» **Exercise aim**: Could you retype exactly the lines below between the one holding "(428, 269) = (181, 349): green" and the one holding "(807, 359) = (148, 271): green ruler -> none", inclusive, leaving out any pictures?

» **Data excerpts**:
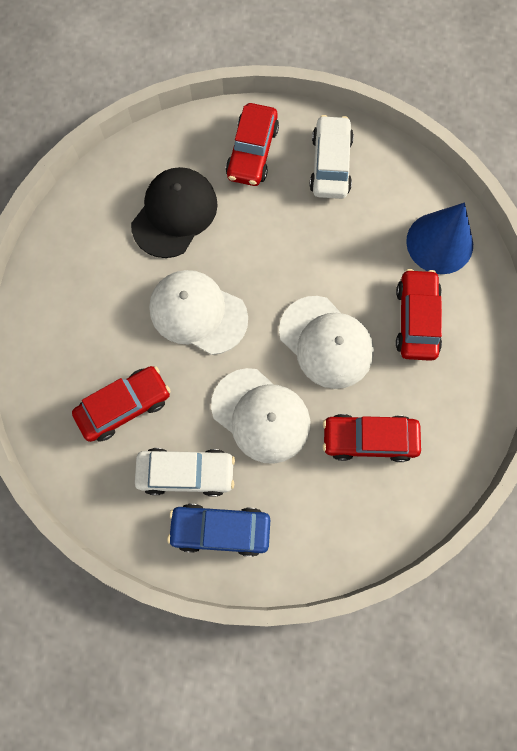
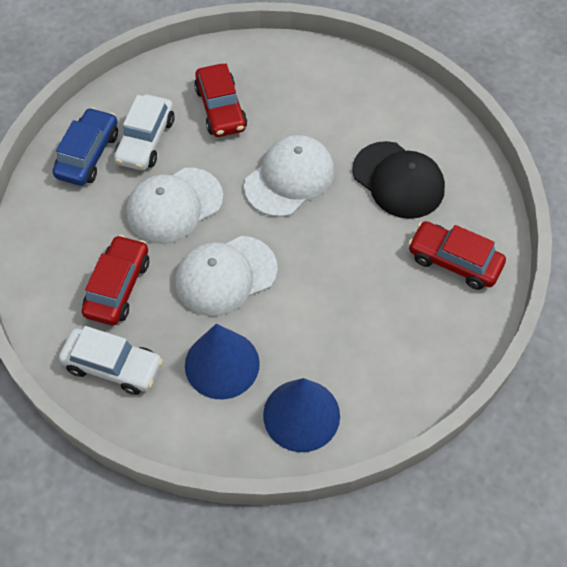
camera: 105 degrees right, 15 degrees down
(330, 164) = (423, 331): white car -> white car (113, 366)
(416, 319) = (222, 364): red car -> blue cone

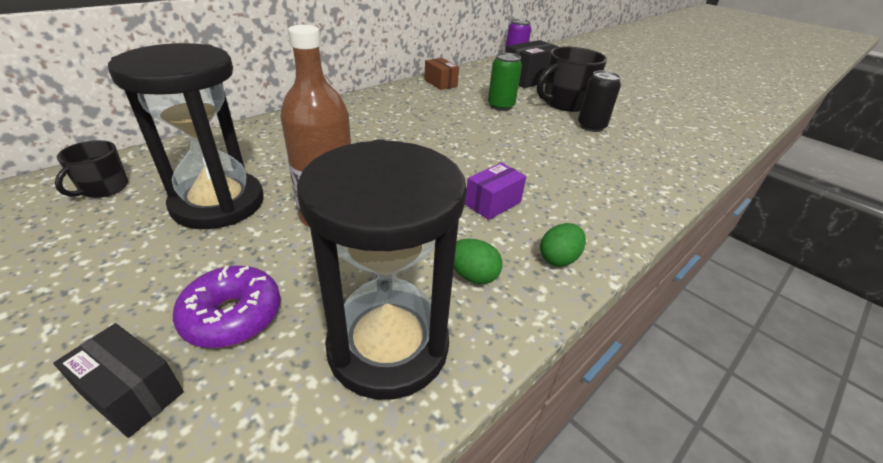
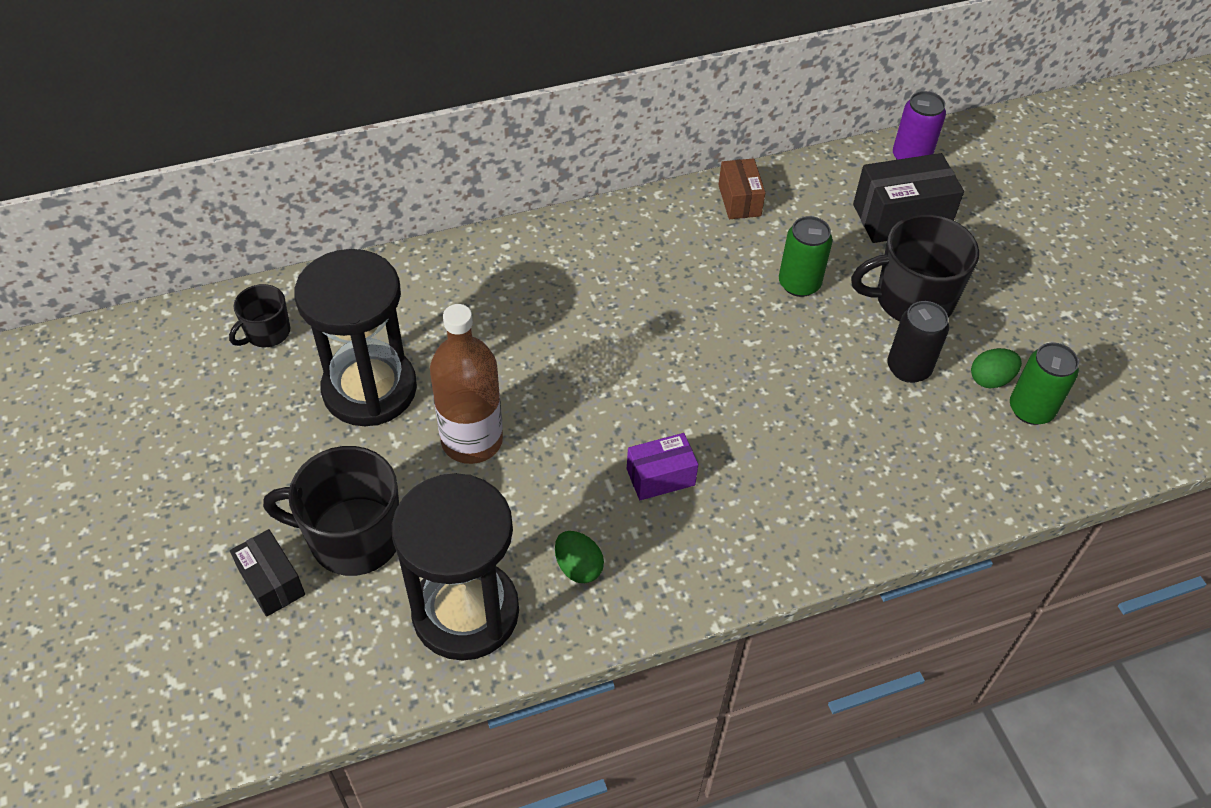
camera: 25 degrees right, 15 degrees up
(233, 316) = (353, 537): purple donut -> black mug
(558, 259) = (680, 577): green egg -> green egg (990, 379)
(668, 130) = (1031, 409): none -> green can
==
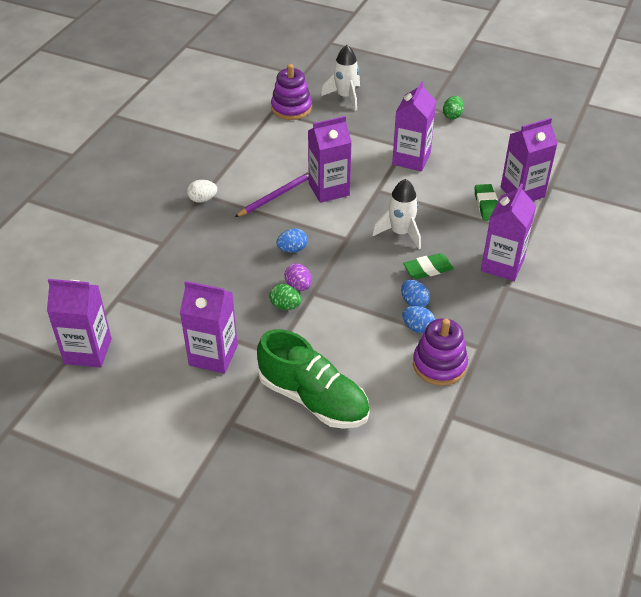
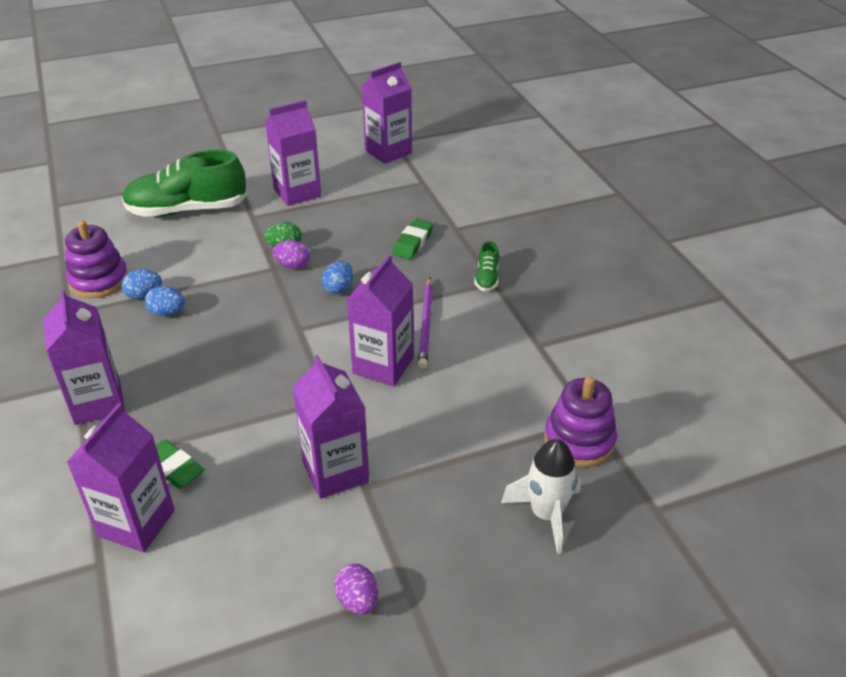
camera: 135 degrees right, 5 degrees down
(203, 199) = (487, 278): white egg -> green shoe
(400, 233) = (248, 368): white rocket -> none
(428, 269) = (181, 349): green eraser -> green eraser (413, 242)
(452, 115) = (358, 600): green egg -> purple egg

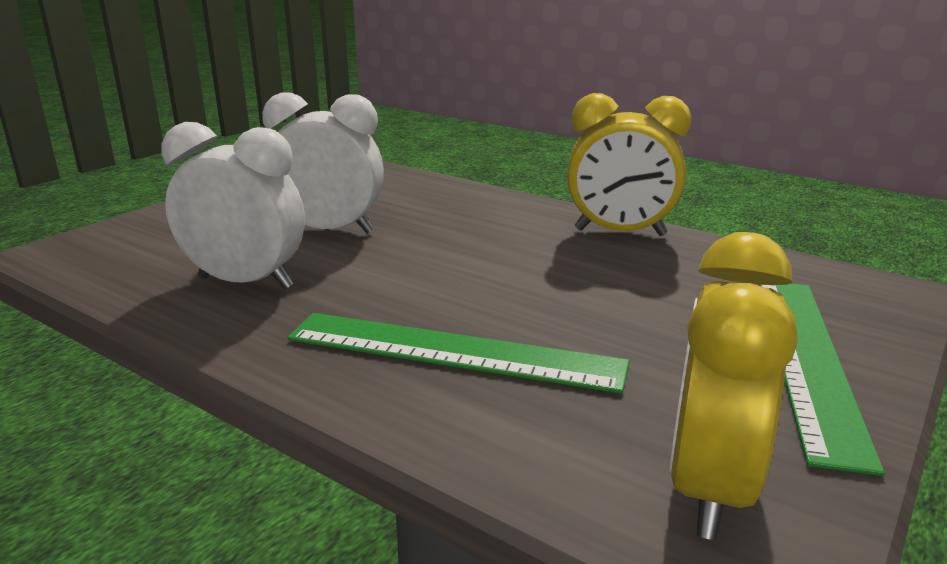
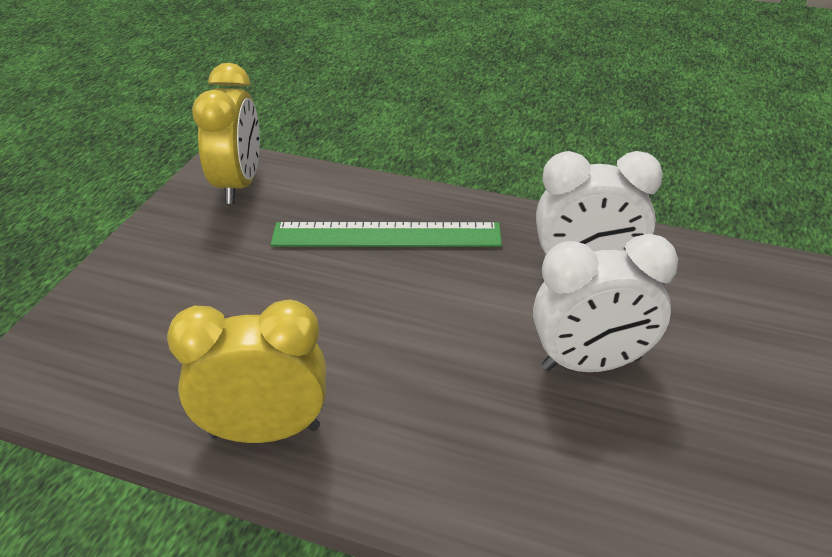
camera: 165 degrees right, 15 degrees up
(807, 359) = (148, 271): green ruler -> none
* * *
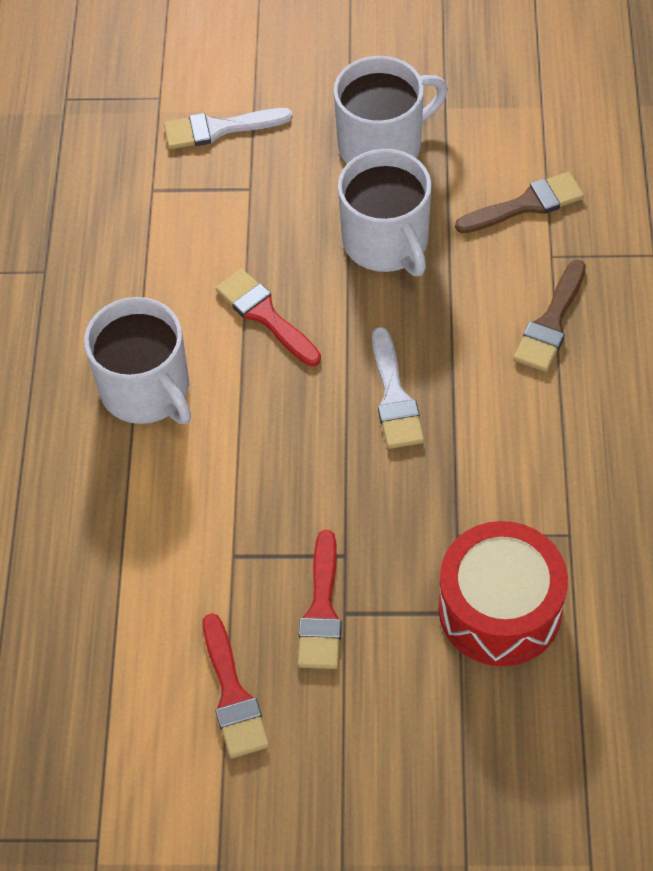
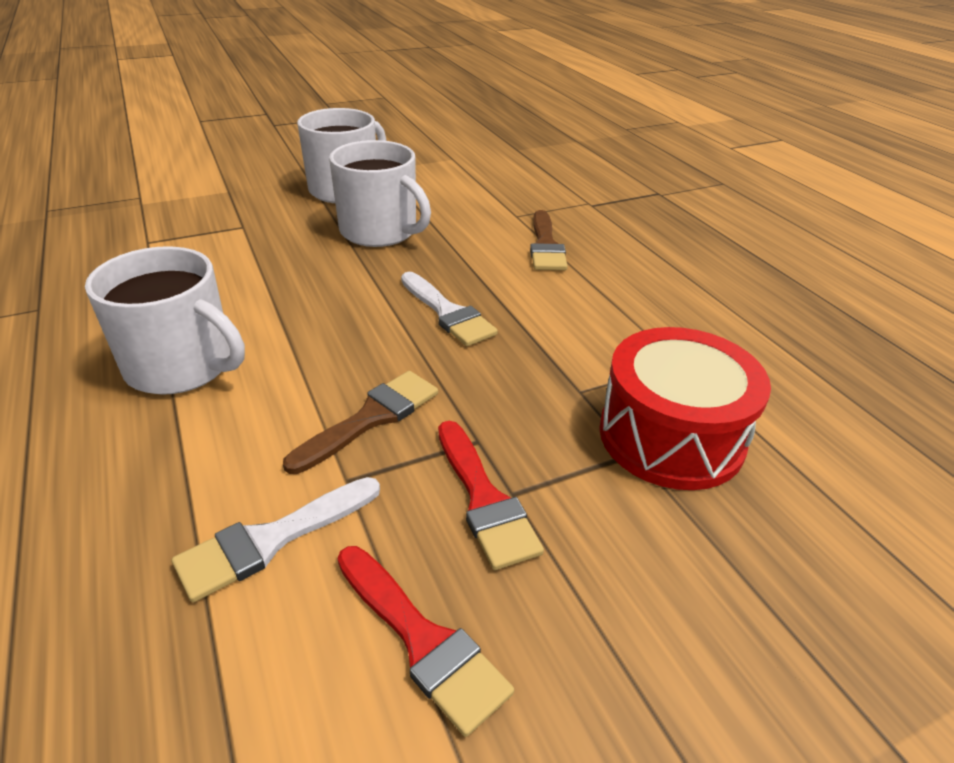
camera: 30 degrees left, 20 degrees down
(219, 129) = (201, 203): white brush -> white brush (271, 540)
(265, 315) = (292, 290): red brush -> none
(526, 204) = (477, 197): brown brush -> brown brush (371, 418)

» **Result of this exercise**:
(428, 269) = (181, 349): green eraser -> green eraser (413, 242)
(452, 115) = (358, 600): green egg -> purple egg

camera: 165 degrees right, 15 degrees up
(807, 359) = (148, 271): green ruler -> none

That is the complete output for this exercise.